(Stored data entries)
++++++++++
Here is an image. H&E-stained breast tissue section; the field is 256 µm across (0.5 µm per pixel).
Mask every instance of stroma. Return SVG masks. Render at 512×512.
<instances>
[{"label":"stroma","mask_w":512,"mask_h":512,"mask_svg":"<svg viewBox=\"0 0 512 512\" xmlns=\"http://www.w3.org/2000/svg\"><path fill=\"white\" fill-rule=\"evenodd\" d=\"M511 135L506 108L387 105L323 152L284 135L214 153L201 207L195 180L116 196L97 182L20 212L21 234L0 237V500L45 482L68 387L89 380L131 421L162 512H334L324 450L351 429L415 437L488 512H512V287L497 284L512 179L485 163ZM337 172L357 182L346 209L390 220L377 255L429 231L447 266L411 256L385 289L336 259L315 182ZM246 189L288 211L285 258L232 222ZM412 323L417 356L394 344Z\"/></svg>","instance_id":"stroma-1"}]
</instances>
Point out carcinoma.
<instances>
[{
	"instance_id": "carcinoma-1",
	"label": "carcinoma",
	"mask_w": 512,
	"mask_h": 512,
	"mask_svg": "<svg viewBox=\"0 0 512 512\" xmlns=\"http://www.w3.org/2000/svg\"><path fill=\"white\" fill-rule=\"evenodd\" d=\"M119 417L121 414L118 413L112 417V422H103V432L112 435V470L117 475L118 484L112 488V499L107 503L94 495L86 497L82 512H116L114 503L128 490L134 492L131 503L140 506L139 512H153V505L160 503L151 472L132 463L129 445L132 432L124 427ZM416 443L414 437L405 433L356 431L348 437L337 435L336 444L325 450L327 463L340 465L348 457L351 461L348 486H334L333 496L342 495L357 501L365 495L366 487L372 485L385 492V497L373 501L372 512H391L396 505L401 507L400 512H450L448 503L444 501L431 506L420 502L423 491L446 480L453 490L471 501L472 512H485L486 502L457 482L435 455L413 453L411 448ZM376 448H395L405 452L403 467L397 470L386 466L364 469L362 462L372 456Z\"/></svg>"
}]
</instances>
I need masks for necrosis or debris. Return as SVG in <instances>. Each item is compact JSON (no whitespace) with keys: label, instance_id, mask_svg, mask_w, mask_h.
++++++++++
Each entry is to be returned in full, character for character.

Expected answer>
Here is an image. H&E-stained breast tissue section; the field is 256 µm across (0.5 µm per pixel).
Mask every instance of stroma. Return SVG masks. Render at 512×512.
<instances>
[{"label":"stroma","mask_w":512,"mask_h":512,"mask_svg":"<svg viewBox=\"0 0 512 512\" xmlns=\"http://www.w3.org/2000/svg\"><path fill=\"white\" fill-rule=\"evenodd\" d=\"M511 135L506 108L387 105L323 152L284 135L214 153L201 207L195 180L116 196L97 182L20 212L21 234L0 237V500L45 482L68 387L89 380L131 421L162 512H334L324 450L351 429L415 437L488 512H512V287L497 284L512 179L485 163ZM337 172L357 182L346 209L390 220L377 255L429 231L447 266L411 256L385 289L336 259L315 182ZM246 189L288 211L285 258L232 222ZM412 323L417 356L394 344Z\"/></svg>","instance_id":"stroma-1"}]
</instances>
Point out carcinoma.
<instances>
[{
	"instance_id": "carcinoma-1",
	"label": "carcinoma",
	"mask_w": 512,
	"mask_h": 512,
	"mask_svg": "<svg viewBox=\"0 0 512 512\" xmlns=\"http://www.w3.org/2000/svg\"><path fill=\"white\" fill-rule=\"evenodd\" d=\"M119 417L121 414L118 413L112 417V422H103V432L112 435V470L117 475L118 484L112 488V499L107 503L94 495L86 497L82 512H116L114 503L128 490L134 492L131 503L140 506L139 512H153V505L160 503L151 472L132 463L129 445L132 432L124 427ZM416 443L414 437L405 433L356 431L348 437L337 435L336 444L325 450L327 463L340 465L348 457L351 461L348 486H334L333 496L342 495L357 501L365 495L366 487L372 485L385 492V497L373 501L372 512H391L396 505L401 507L400 512H450L448 503L444 501L431 506L420 502L423 491L446 480L453 490L471 501L472 512H485L486 502L457 482L435 455L413 453L411 448ZM376 448H395L405 452L403 467L397 470L386 466L364 469L362 462L372 456Z\"/></svg>"
}]
</instances>
I need masks for necrosis or debris. Return as SVG in <instances>. Each item is compact JSON (no whitespace) with keys: label, instance_id, mask_svg, mask_w, mask_h.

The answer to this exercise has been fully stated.